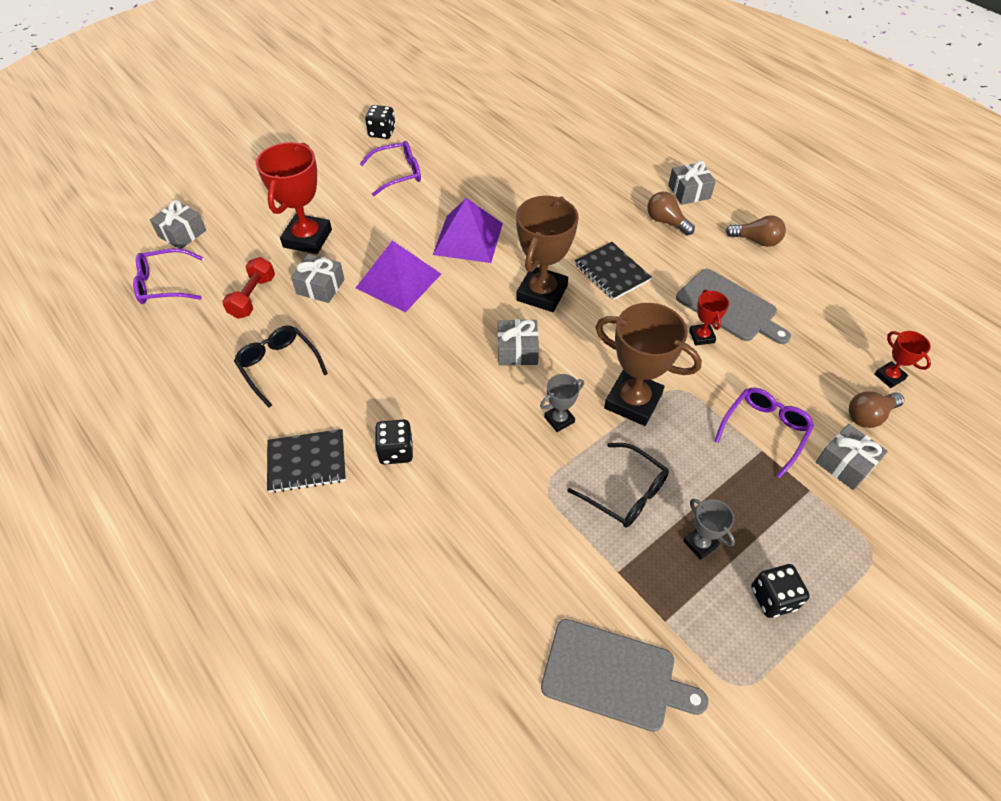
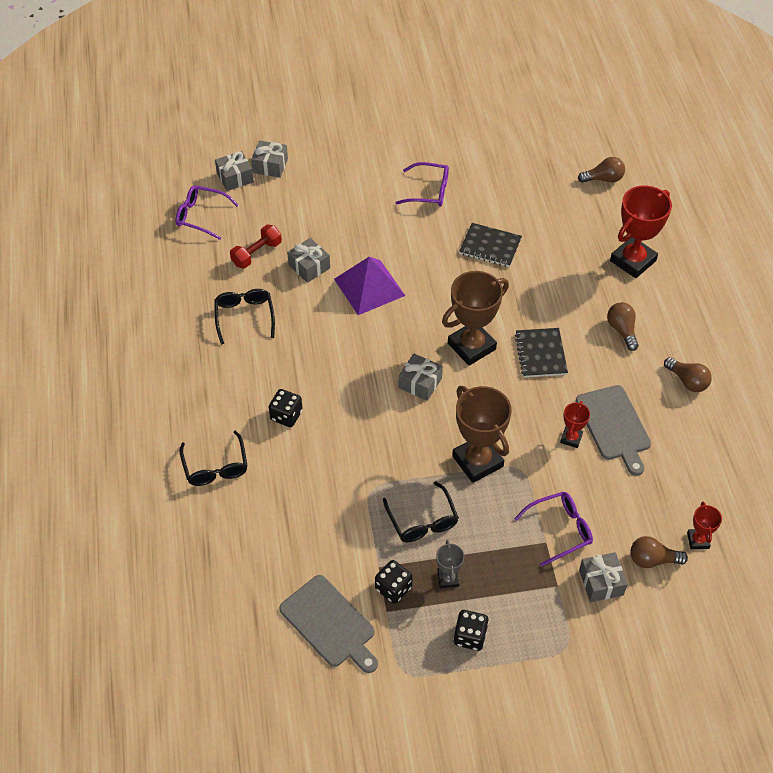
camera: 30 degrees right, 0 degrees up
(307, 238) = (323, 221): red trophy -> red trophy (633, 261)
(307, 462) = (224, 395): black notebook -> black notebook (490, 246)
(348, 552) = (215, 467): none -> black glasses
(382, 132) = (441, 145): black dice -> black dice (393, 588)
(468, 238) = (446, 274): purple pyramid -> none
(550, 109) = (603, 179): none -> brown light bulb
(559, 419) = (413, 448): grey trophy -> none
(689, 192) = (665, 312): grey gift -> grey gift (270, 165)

------------------------------------------------

◆ Task objective ◆
The lines to show are those in the data above that include "black".

◆ Result ◆
(307, 462) = (224, 395): black notebook -> black notebook (490, 246)
(348, 552) = (215, 467): none -> black glasses
(382, 132) = (441, 145): black dice -> black dice (393, 588)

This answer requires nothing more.